START The input

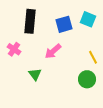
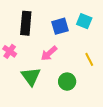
green triangle: (35, 74) -> (31, 76), size x1.5
green circle: (87, 79) -> (67, 82), moved

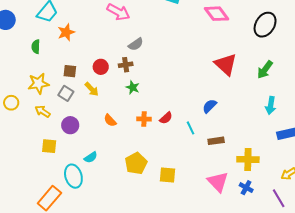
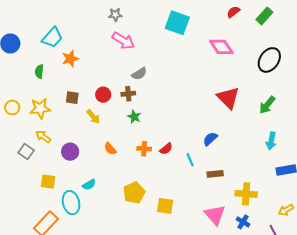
gray square: (66, 93) -> (26, 152), moved
yellow circle: (11, 103) -> (12, 108), moved
yellow square: (49, 146) -> (48, 182), moved

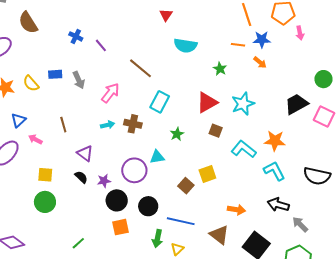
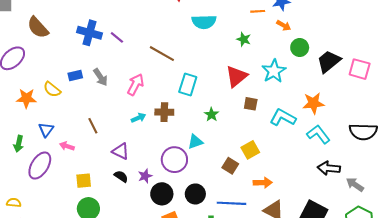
blue cross: (76, 36) -> (89, 33), size x1.6
green circle: (323, 79) -> (300, 48), moved
orange arrow: (236, 210) -> (263, 183), moved

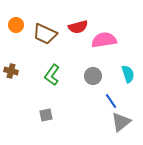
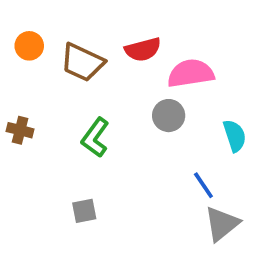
gray circle: (93, 76) -> (169, 116), moved

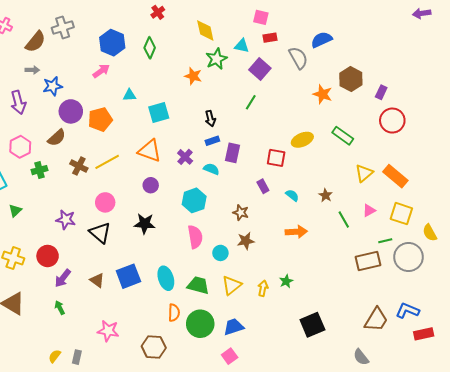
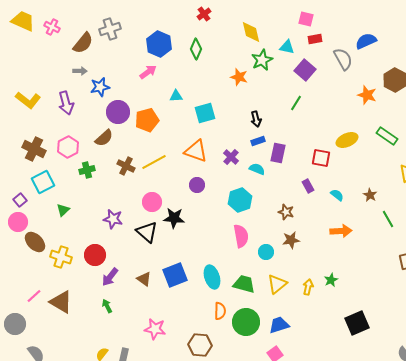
black star: (145, 224) -> (174, 218), moved

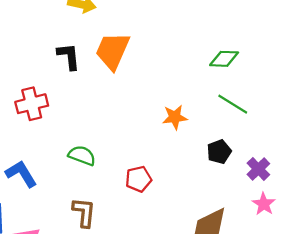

END The input

[Try it]
Reproduce each line above exactly, but not a single picture.

[Your solution]
green triangle: (35, 74) -> (31, 76), size x1.5
green circle: (87, 79) -> (67, 82), moved

gray square: (66, 93) -> (26, 152), moved
yellow circle: (11, 103) -> (12, 108), moved
yellow square: (49, 146) -> (48, 182), moved

blue cross: (76, 36) -> (89, 33), size x1.6
green circle: (323, 79) -> (300, 48), moved
orange arrow: (236, 210) -> (263, 183), moved

gray circle: (93, 76) -> (169, 116), moved

black star: (145, 224) -> (174, 218), moved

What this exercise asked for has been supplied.